Dataset entries:
========================
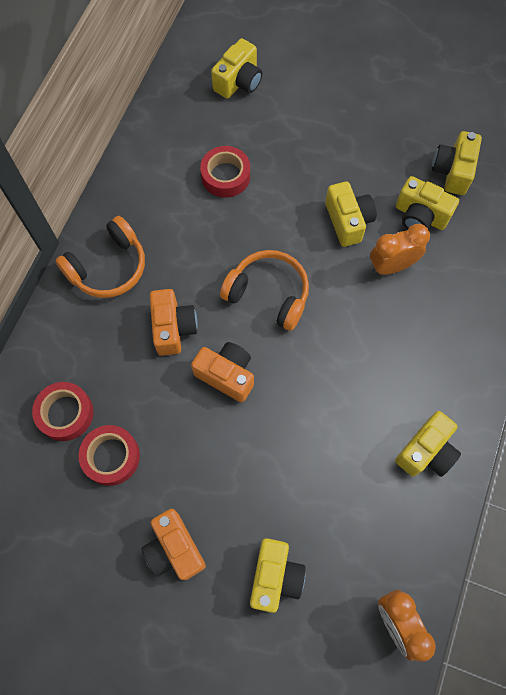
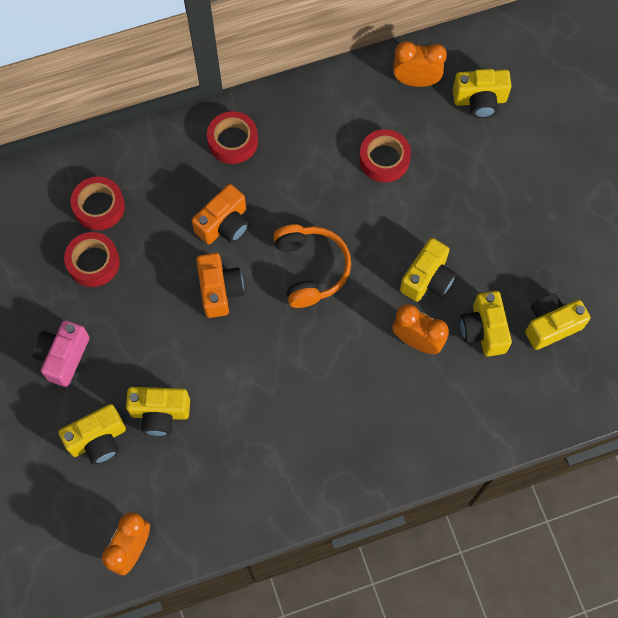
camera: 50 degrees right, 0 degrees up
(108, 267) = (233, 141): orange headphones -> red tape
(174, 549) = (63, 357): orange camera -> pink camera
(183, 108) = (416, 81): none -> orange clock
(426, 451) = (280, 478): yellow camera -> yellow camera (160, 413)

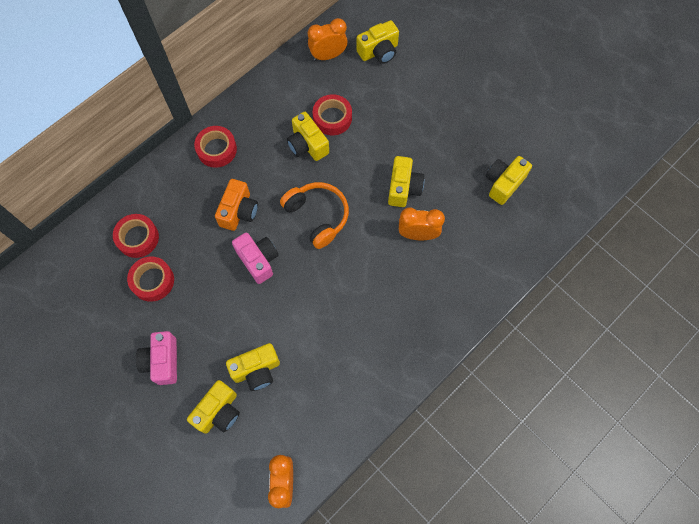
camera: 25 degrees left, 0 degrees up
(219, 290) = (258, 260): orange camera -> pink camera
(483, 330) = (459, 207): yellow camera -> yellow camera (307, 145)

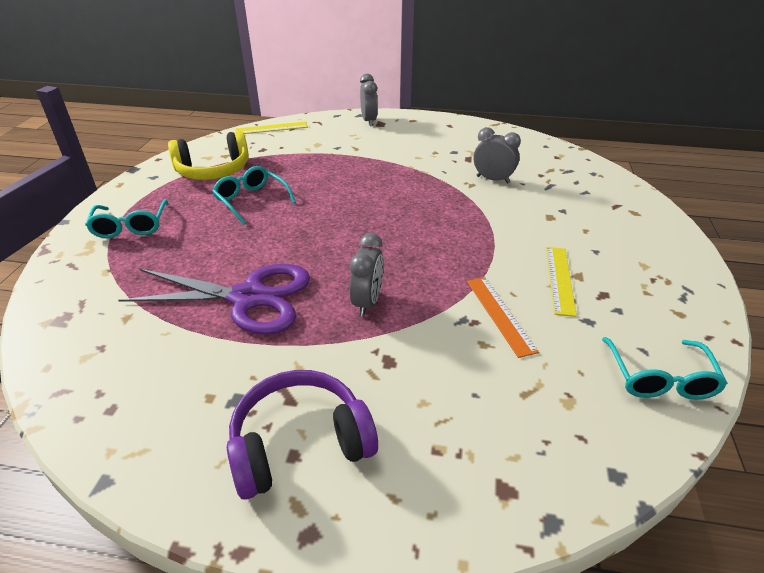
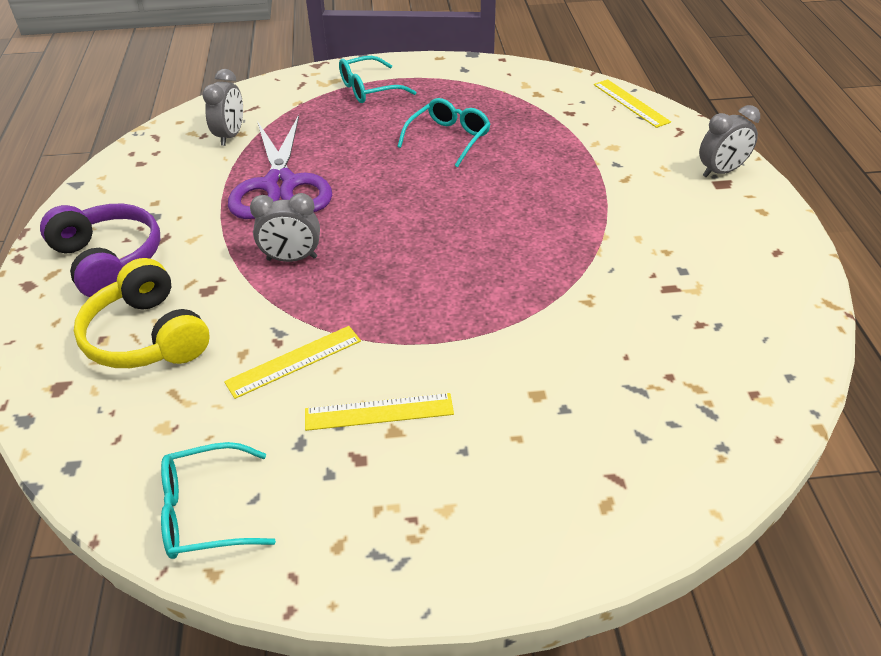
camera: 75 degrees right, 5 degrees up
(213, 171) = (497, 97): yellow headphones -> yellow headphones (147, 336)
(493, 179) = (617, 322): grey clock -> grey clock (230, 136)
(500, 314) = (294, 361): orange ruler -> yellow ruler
========================
PROBLEM DESCRIPTION: Reproduce the data above exactly, leaving out any picture in it.

PROBLEM SOLUTION:
camera: 50 degrees right, 0 degrees up
(108, 267) = (233, 141): orange headphones -> red tape
(174, 549) = (63, 357): orange camera -> pink camera
(183, 108) = (416, 81): none -> orange clock
(426, 451) = (280, 478): yellow camera -> yellow camera (160, 413)

camera: 25 degrees left, 0 degrees up
(219, 290) = (258, 260): orange camera -> pink camera
(483, 330) = (459, 207): yellow camera -> yellow camera (307, 145)

camera: 75 degrees right, 5 degrees up
(213, 171) = (497, 97): yellow headphones -> yellow headphones (147, 336)
(493, 179) = (617, 322): grey clock -> grey clock (230, 136)
(500, 314) = (294, 361): orange ruler -> yellow ruler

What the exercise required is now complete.